*** TASK INPUTS Section Begins ***
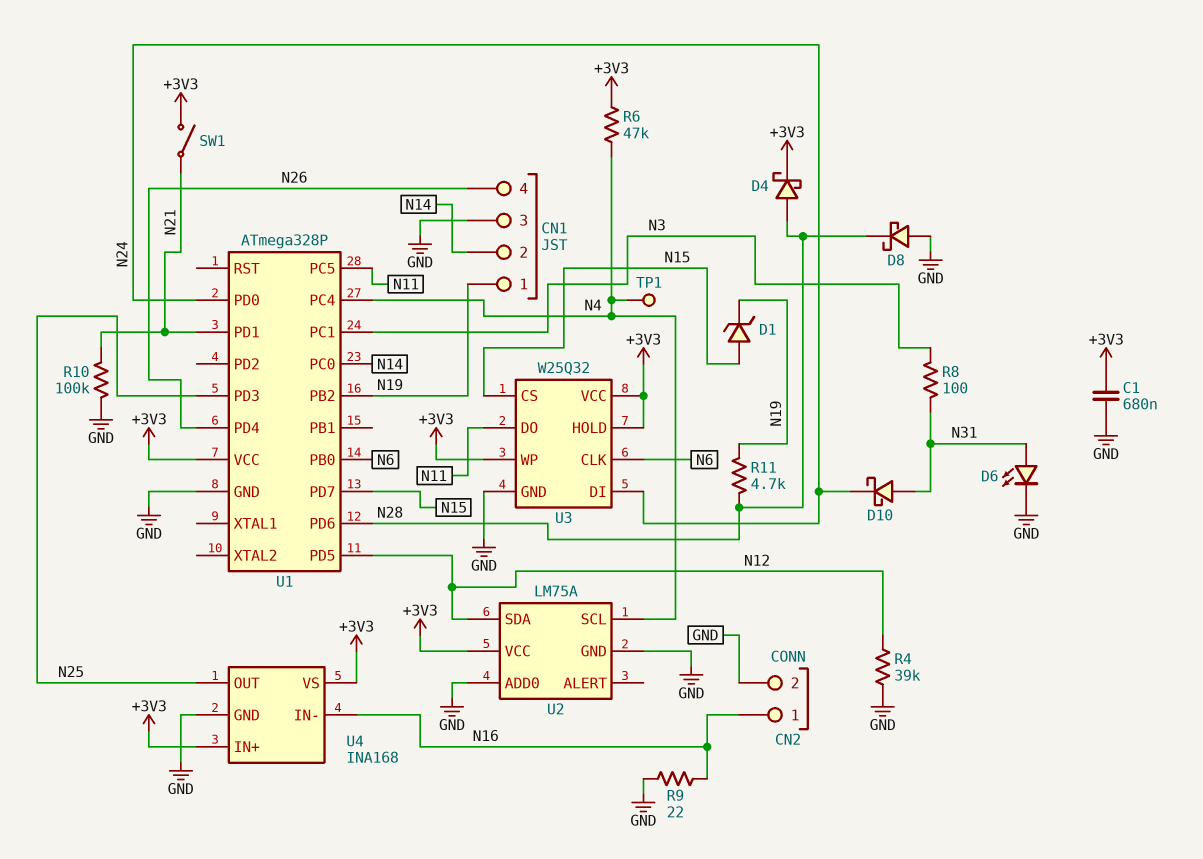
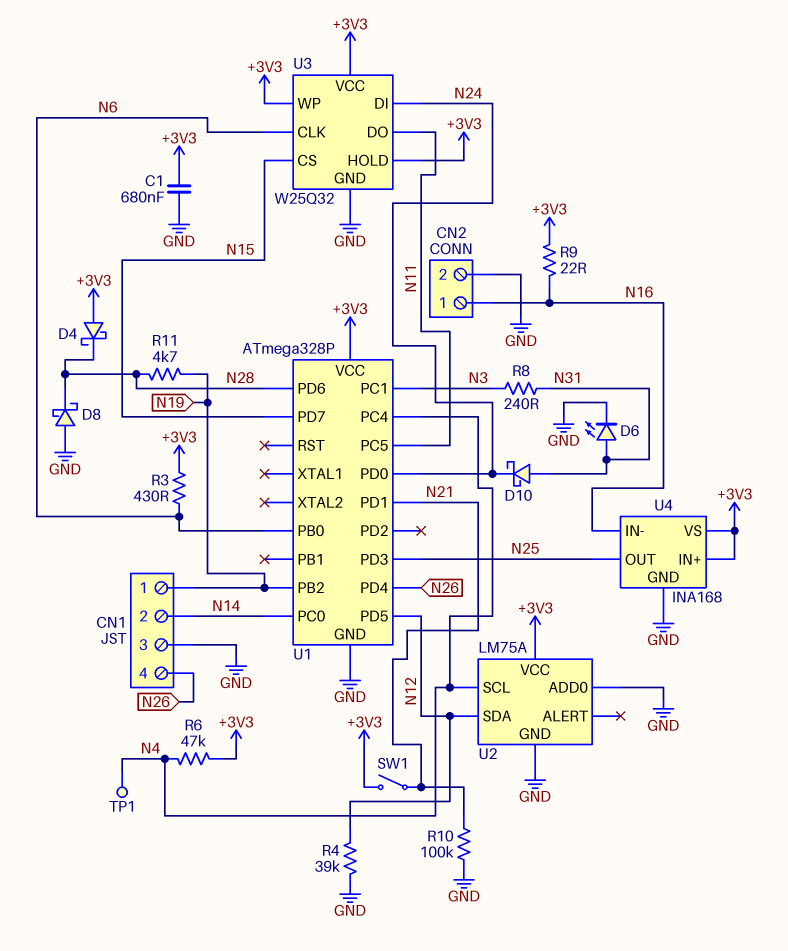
D1: zener (A N15, K N19) -> none
D4: schottky (A N28, K +3V3) -> schottky (A +3V3, K N28)
R3: none -> 430 (+3V3, N6)
R8: 100 (N3, N31) -> 240 (N3, N31)
R9: 22 (GND, N16) -> 22 (+3V3, N16)

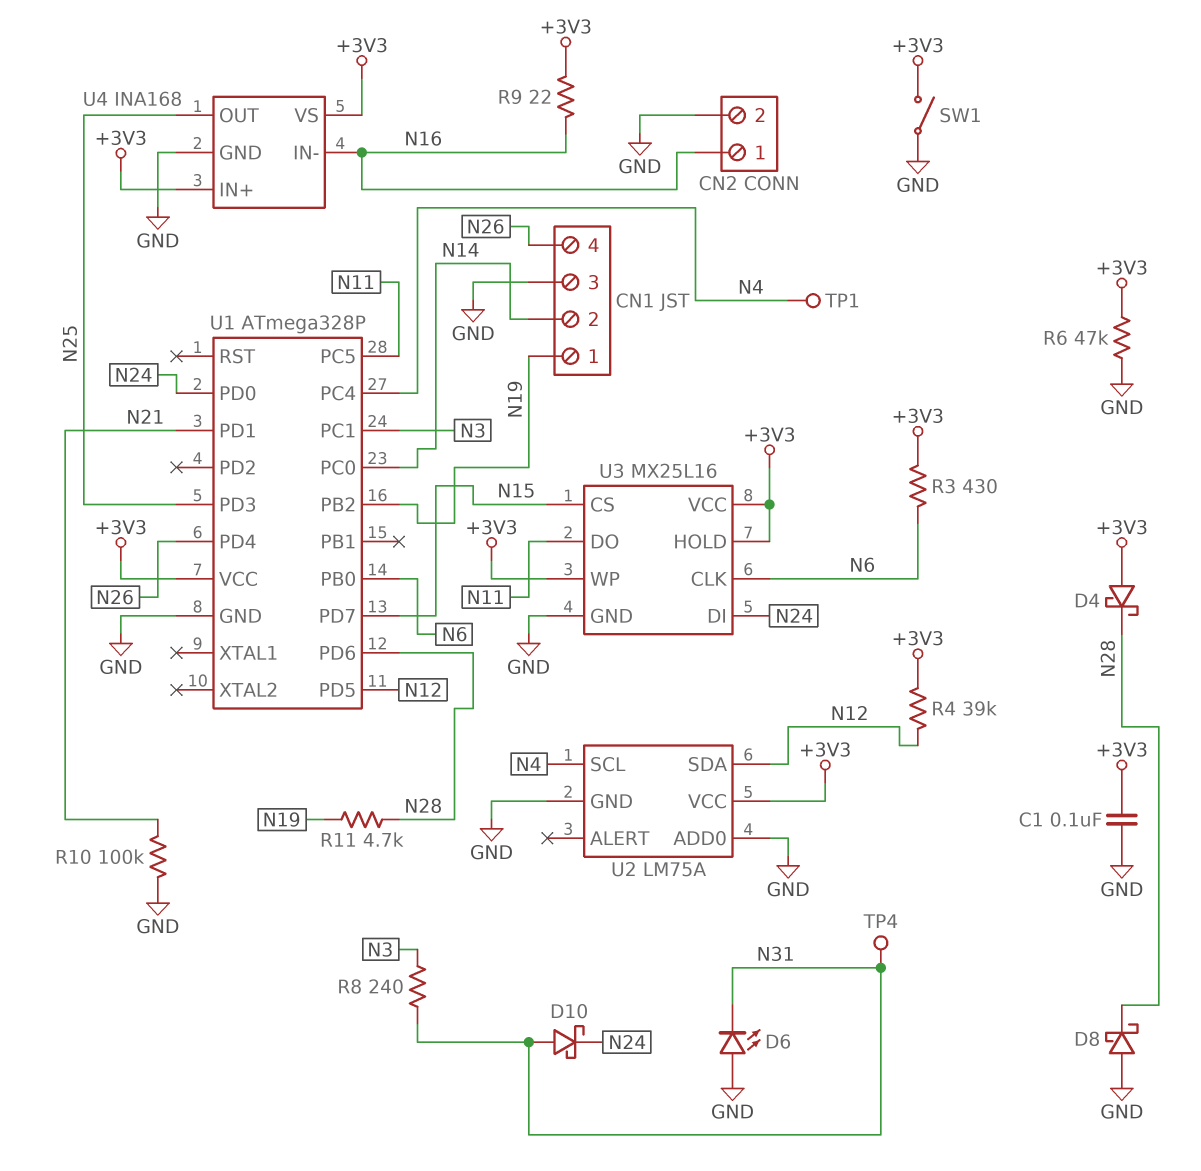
C1: 680nF (+3V3, GND) -> 100nF (+3V3, GND)
D6: LED (A N31, K GND) -> LED (A GND, K N31)
R4: 39k (GND, N12) -> 39k (+3V3, N12)
R6: 47k (+3V3, N4) -> 47k (+3V3, GND)
SW1: switch (+3V3, N21) -> switch (+3V3, GND)
TP4: none -> test point (N31)
U3: W25Q32 -> MX25L16

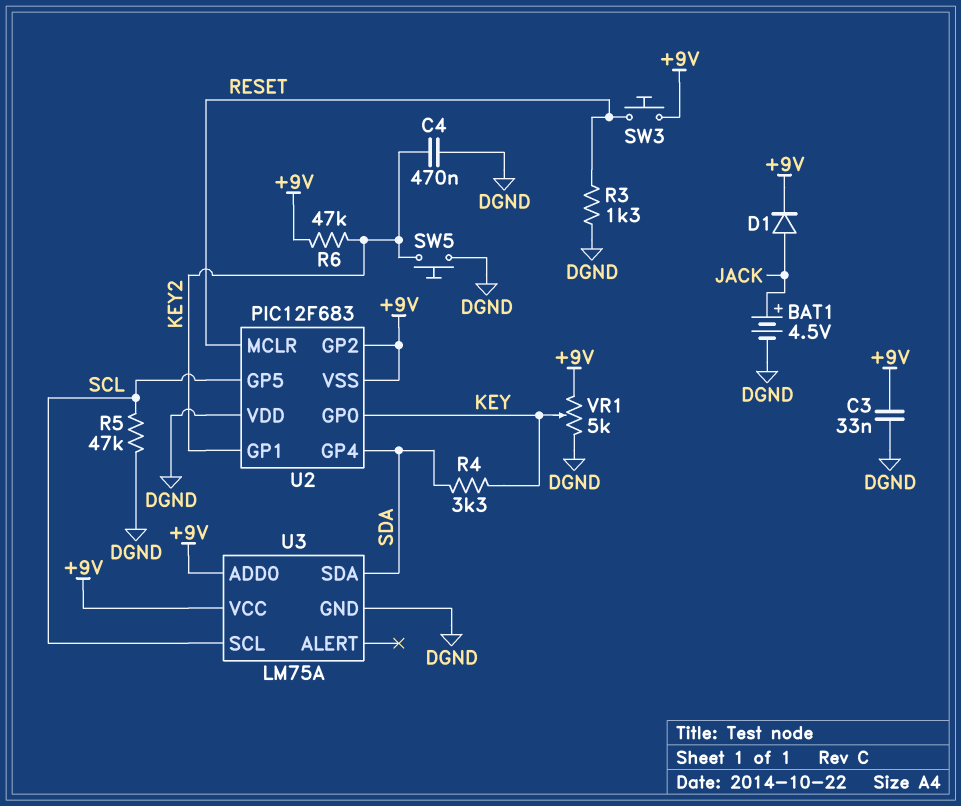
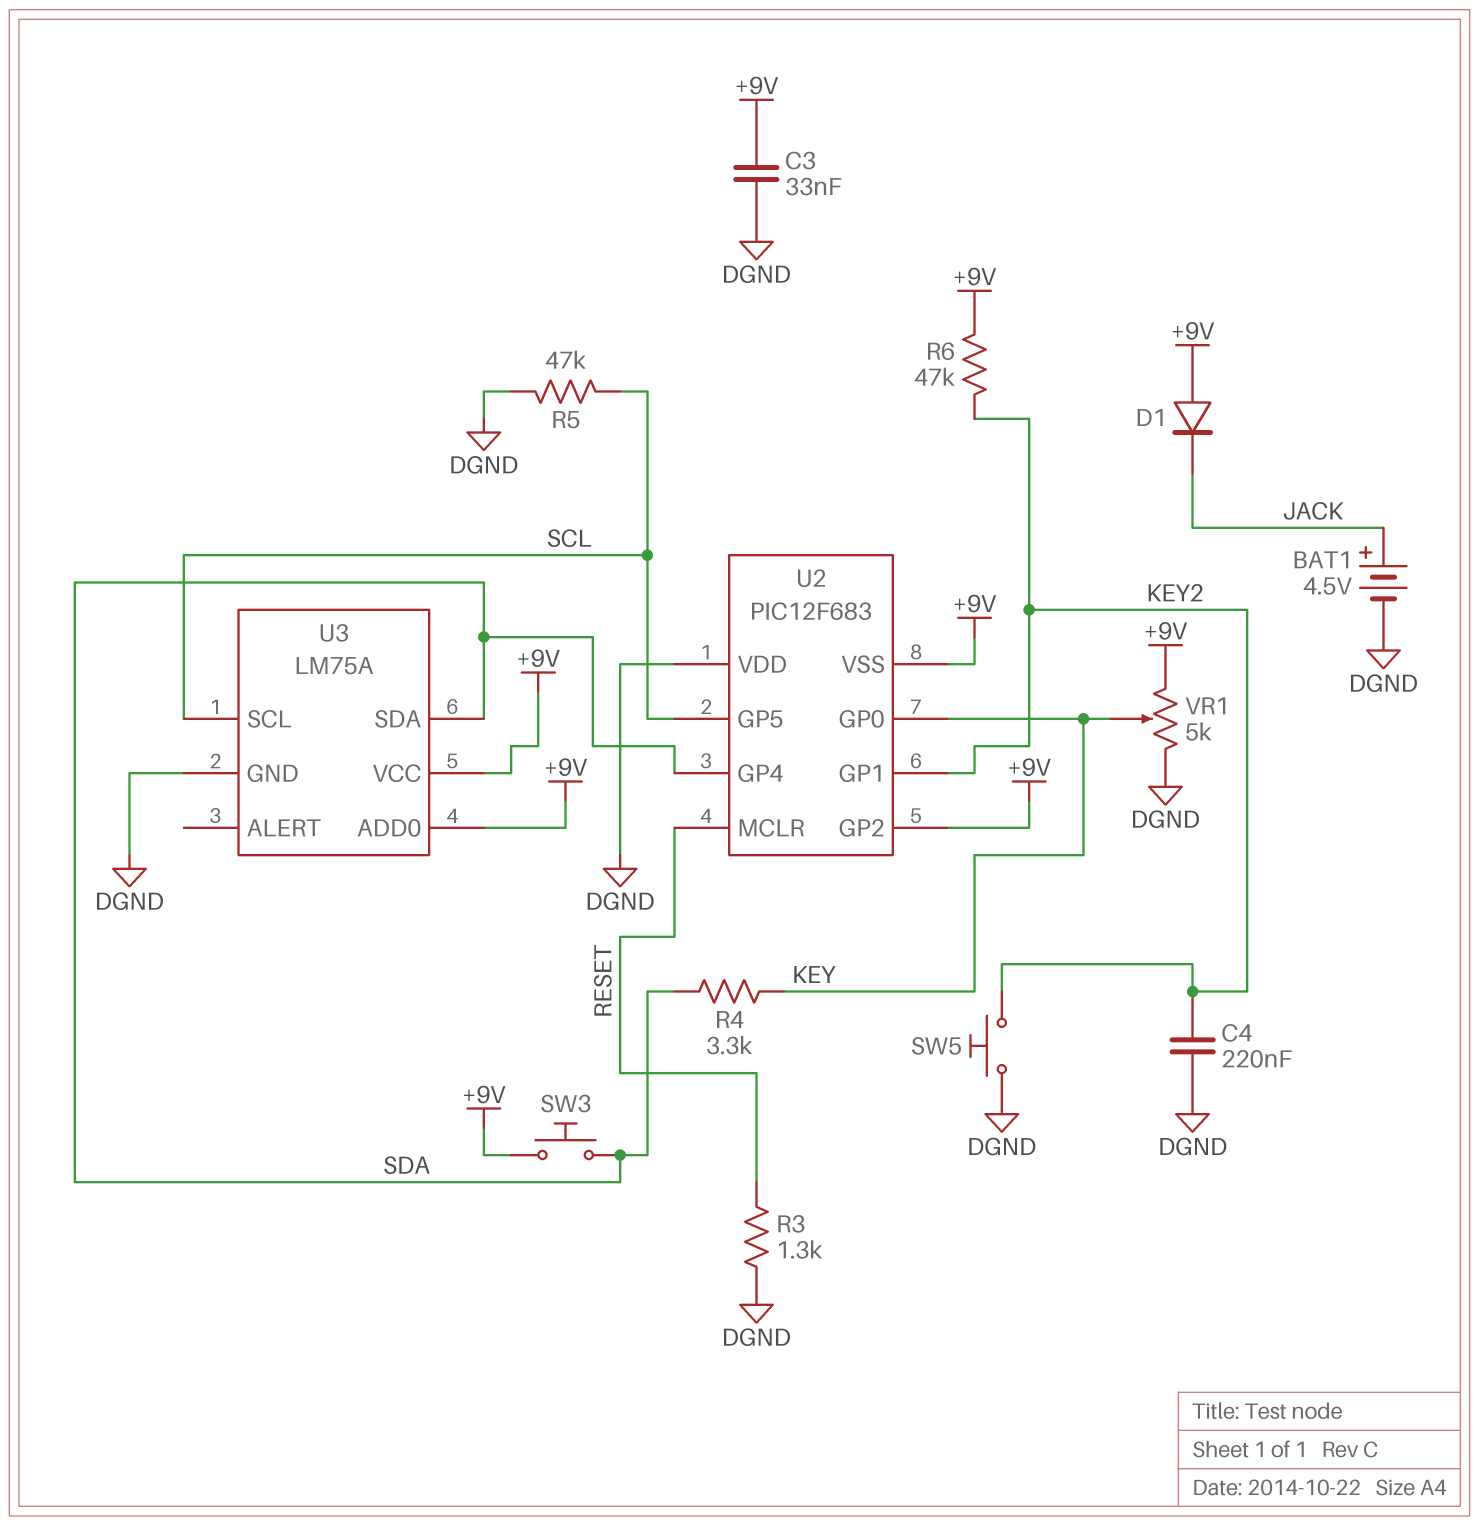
C4: 470nF (DGND, KEY2) -> 220nF (DGND, KEY2)
D1: diode (A JACK, K +9V) -> diode (A +9V, K JACK)
SW3: button (+9V, RESET) -> button (+9V, SDA)

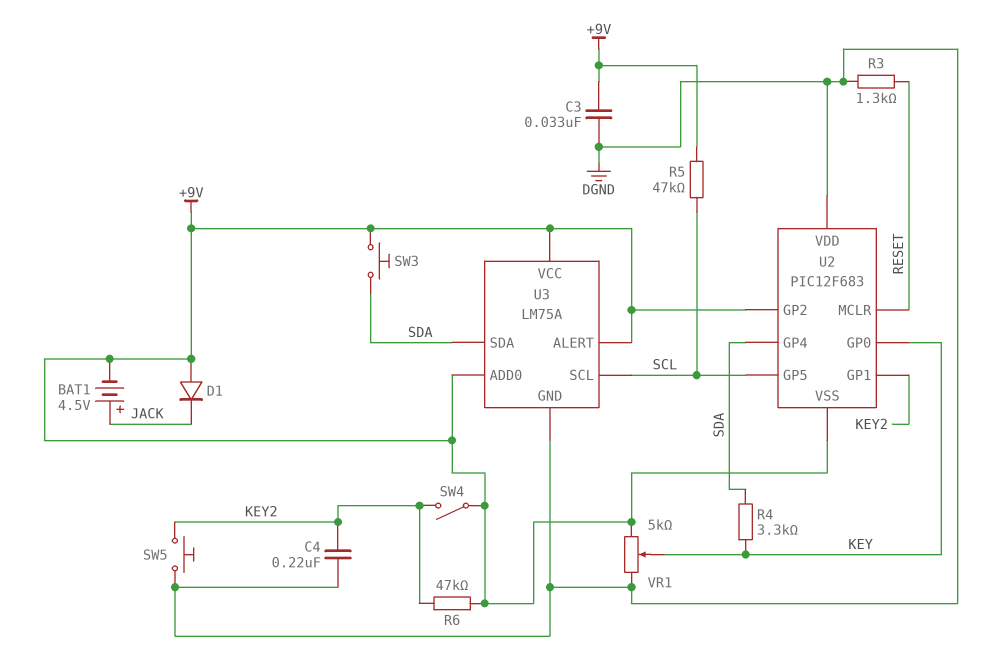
BAT1: 4.5V (plus JACK, minus DGND) -> 4.5V (plus JACK, minus +9V)
R5: 47k (DGND, SCL) -> 47k (+9V, SCL)
SW4: none -> switch (+9V, KEY2)
U3 pin ALERT: none -> +9V

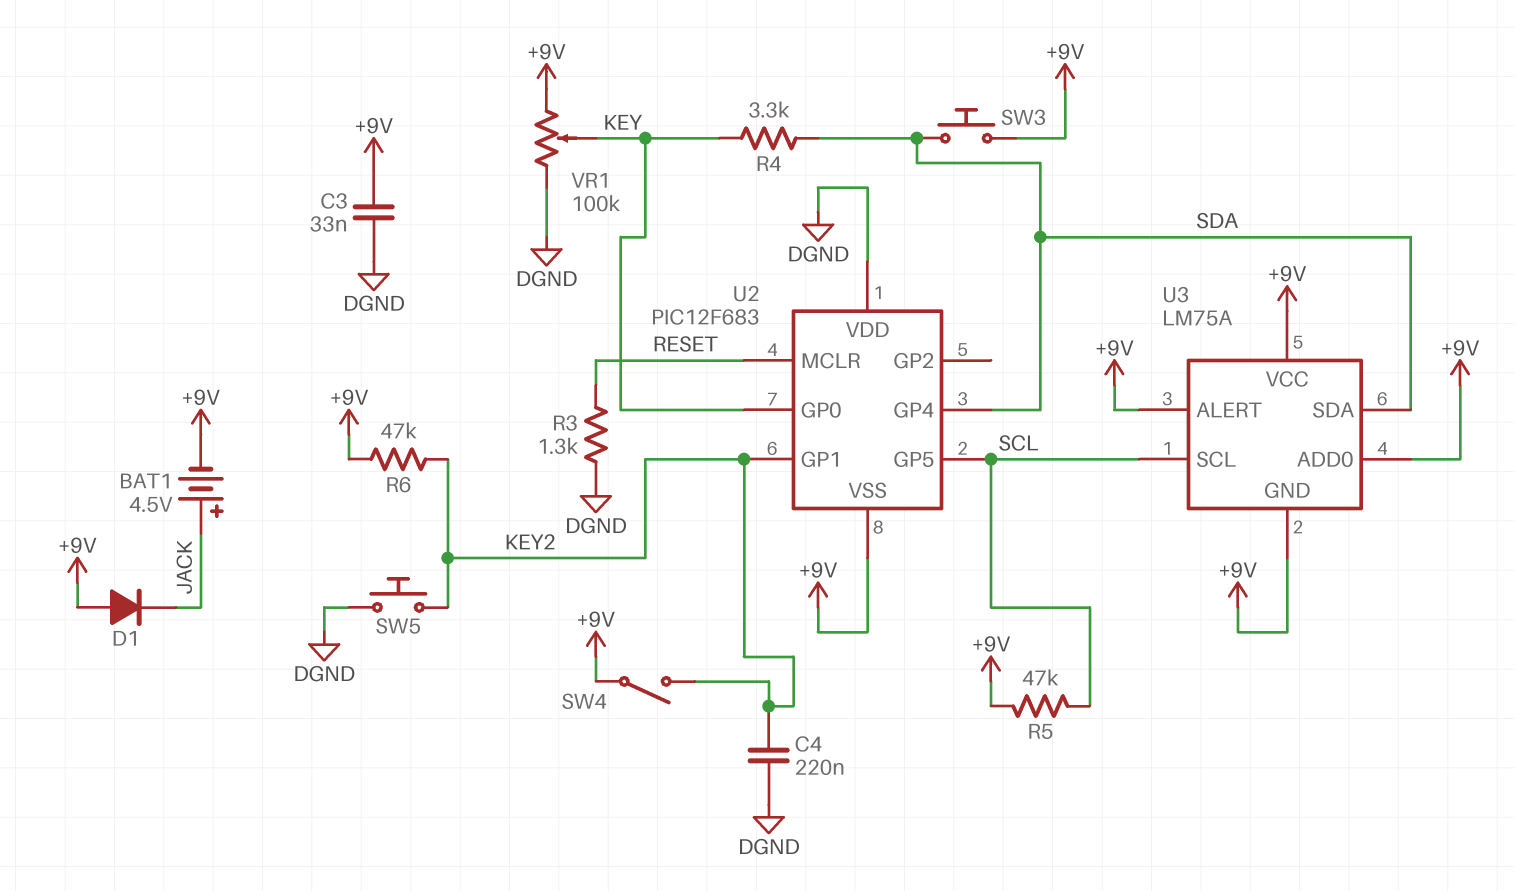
U2 pin GP2: +9V -> none
U3 pin GND: DGND -> +9V
VR1: 5k (+9V, DGND, wiper KEY) -> 100k (+9V, DGND, wiper KEY)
*** TASK INPUTS Section Ends ***
EXERCISE DESCRIPTION – Please retype, exactly and only, the lines from the one holding "SW4: none -> switch (+9V, KEY2)" to the end of the entries, both ends included, without any pictures.

OUTPUT OF THE EXERCISE –
SW4: none -> switch (+9V, KEY2)
U3 pin ALERT: none -> +9V

U2 pin GP2: +9V -> none
U3 pin GND: DGND -> +9V
VR1: 5k (+9V, DGND, wiper KEY) -> 100k (+9V, DGND, wiper KEY)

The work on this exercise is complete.